- Opening Delimiter -
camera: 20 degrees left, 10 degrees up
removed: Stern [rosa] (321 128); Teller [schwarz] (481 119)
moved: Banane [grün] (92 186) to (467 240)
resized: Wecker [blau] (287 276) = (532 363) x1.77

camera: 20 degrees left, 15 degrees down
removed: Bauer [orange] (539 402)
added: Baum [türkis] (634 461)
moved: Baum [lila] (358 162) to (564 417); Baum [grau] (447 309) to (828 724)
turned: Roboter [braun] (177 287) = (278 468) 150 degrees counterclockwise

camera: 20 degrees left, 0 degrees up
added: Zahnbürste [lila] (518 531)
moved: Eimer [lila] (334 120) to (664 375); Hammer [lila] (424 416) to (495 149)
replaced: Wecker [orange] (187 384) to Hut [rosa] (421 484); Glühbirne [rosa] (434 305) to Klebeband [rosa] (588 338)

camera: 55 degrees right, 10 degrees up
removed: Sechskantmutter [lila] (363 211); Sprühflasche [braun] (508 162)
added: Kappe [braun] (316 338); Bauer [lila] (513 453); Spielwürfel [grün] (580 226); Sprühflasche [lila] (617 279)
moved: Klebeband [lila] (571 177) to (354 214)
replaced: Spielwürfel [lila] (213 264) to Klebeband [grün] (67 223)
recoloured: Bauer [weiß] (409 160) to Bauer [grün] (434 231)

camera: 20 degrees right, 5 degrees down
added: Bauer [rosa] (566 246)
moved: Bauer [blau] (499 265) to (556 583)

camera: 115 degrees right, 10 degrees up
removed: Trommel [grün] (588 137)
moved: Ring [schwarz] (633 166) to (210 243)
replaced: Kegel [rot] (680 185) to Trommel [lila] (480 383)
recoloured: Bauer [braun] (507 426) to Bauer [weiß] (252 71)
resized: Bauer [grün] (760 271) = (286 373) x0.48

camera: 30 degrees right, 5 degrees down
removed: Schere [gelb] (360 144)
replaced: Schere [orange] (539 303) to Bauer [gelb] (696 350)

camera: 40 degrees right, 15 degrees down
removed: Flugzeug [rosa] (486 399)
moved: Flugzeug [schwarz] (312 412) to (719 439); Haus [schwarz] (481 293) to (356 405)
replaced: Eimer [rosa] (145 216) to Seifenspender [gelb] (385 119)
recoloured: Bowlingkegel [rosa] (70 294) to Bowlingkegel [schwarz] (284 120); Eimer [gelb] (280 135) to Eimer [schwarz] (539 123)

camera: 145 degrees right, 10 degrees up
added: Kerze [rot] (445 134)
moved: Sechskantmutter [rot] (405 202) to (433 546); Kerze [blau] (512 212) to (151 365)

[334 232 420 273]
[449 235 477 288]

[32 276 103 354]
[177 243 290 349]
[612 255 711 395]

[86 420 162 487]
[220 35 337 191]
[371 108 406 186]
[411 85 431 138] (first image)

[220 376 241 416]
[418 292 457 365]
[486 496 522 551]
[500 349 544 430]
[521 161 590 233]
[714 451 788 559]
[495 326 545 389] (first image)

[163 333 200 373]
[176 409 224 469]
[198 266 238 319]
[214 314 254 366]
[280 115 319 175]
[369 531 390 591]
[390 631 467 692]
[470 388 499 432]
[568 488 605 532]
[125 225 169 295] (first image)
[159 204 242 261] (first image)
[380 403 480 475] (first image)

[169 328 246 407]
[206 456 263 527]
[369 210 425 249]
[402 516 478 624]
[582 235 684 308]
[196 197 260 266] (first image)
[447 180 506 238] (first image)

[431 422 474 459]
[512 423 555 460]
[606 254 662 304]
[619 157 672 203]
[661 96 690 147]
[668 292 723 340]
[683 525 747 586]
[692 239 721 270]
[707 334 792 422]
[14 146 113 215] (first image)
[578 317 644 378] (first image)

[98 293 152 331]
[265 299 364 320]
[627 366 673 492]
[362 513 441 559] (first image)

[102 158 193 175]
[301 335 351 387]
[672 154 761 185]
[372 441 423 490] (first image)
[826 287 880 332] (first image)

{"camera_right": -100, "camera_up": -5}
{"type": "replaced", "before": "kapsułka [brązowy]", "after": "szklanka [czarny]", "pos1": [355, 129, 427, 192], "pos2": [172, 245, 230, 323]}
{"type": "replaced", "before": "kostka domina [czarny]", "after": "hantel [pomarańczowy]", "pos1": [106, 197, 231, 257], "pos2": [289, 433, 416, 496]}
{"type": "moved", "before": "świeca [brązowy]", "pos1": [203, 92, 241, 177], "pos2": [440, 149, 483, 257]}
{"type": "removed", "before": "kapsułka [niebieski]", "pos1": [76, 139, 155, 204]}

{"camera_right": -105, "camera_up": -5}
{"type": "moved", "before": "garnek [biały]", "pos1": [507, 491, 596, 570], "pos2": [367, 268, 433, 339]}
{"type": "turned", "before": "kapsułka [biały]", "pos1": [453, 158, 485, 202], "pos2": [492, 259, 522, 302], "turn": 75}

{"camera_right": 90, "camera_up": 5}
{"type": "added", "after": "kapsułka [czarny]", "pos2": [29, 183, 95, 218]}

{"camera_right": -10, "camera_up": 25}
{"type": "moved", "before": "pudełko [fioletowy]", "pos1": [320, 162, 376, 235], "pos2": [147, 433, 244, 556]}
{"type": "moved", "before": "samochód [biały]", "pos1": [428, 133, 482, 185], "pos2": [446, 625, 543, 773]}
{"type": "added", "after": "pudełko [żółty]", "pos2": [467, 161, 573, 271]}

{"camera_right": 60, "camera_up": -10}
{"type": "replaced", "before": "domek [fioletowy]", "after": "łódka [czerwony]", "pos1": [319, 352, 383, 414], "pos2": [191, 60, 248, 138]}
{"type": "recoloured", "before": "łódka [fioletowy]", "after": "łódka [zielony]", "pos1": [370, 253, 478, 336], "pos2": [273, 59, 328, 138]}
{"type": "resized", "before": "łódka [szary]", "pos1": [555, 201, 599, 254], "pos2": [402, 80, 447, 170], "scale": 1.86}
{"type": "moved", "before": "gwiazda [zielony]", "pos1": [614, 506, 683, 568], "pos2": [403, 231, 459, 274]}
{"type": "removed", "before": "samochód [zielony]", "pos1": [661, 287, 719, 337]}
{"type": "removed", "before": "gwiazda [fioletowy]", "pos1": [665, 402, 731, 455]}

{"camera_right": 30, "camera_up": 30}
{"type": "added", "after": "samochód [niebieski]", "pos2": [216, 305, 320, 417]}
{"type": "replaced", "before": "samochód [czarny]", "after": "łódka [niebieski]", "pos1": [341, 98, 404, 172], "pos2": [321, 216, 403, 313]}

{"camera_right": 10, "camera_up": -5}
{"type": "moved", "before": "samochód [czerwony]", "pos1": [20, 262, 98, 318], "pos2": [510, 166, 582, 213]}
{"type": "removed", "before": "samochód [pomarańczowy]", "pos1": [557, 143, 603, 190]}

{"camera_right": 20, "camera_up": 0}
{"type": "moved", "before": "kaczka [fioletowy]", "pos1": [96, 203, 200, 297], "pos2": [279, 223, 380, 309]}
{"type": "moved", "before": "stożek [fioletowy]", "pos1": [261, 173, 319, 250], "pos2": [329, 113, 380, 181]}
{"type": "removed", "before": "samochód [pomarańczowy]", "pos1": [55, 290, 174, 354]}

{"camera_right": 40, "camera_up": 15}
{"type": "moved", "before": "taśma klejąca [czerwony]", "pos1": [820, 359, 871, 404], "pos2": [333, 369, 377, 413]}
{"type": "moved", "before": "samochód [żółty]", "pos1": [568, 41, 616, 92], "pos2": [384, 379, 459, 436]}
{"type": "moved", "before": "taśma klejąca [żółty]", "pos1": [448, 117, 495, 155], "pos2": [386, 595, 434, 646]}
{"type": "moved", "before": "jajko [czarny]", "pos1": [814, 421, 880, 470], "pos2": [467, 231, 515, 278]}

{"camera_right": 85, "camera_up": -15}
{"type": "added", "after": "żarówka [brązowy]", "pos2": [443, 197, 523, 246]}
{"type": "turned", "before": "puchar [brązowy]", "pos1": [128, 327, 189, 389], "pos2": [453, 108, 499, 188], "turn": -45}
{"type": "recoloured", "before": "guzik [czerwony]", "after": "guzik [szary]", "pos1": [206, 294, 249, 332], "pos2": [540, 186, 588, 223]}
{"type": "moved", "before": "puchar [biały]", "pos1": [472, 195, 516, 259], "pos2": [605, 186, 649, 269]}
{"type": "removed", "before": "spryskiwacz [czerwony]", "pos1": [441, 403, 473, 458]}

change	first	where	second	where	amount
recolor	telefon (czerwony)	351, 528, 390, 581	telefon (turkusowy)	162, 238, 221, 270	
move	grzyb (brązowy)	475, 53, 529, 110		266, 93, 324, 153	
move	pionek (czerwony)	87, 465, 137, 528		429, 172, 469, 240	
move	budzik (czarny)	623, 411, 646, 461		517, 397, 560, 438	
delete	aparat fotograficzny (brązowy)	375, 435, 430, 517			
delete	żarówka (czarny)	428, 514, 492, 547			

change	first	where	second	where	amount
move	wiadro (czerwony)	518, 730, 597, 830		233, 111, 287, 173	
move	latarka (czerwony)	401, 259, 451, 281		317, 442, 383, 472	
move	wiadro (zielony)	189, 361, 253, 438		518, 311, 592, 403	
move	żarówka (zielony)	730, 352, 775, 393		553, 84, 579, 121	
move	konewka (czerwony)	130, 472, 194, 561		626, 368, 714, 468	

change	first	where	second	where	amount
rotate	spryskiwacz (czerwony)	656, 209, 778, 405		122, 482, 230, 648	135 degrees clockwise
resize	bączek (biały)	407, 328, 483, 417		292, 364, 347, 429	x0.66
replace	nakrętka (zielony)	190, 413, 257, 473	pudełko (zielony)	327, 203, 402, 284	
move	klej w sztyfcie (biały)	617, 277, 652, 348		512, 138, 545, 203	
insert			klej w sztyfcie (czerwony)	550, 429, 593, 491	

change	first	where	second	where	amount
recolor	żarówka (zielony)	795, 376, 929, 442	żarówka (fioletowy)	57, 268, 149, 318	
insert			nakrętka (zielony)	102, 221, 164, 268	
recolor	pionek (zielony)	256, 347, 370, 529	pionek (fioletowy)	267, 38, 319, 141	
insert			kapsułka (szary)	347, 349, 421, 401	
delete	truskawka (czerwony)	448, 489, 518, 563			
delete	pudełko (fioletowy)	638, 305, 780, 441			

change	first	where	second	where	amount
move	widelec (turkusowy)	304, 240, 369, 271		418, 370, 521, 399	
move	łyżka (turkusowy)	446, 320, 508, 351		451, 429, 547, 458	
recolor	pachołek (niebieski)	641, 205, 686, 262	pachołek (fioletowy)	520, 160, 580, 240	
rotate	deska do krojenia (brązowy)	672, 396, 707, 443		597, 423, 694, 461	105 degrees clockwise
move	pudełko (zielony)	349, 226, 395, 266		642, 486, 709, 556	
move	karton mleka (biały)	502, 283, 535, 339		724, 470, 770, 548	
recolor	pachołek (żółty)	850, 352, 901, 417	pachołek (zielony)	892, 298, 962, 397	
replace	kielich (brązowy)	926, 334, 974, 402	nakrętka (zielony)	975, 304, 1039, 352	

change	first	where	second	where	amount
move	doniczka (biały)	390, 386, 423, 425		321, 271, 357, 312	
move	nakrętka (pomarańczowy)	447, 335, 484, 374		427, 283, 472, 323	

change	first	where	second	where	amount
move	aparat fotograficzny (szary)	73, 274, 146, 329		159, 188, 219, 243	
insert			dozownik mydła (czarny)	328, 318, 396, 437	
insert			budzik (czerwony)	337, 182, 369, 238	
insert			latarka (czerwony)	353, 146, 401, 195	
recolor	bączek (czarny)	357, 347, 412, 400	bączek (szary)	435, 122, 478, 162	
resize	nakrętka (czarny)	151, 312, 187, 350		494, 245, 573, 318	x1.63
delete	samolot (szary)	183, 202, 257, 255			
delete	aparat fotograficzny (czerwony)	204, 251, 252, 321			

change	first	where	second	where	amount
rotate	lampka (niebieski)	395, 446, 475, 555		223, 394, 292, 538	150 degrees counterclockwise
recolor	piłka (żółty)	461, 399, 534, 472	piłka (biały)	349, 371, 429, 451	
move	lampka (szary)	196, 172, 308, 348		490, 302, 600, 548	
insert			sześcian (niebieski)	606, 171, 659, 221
- Closing Delimiter -
*What to produce*. Transcribe the lines from the first line of the records through the line that contains "moved: Banane [grün] (92 186) to (467 240)", both included, and add nothing else.

*Response box*.
camera: 20 degrees left, 10 degrees up
removed: Stern [rosa] (321 128); Teller [schwarz] (481 119)
moved: Banane [grün] (92 186) to (467 240)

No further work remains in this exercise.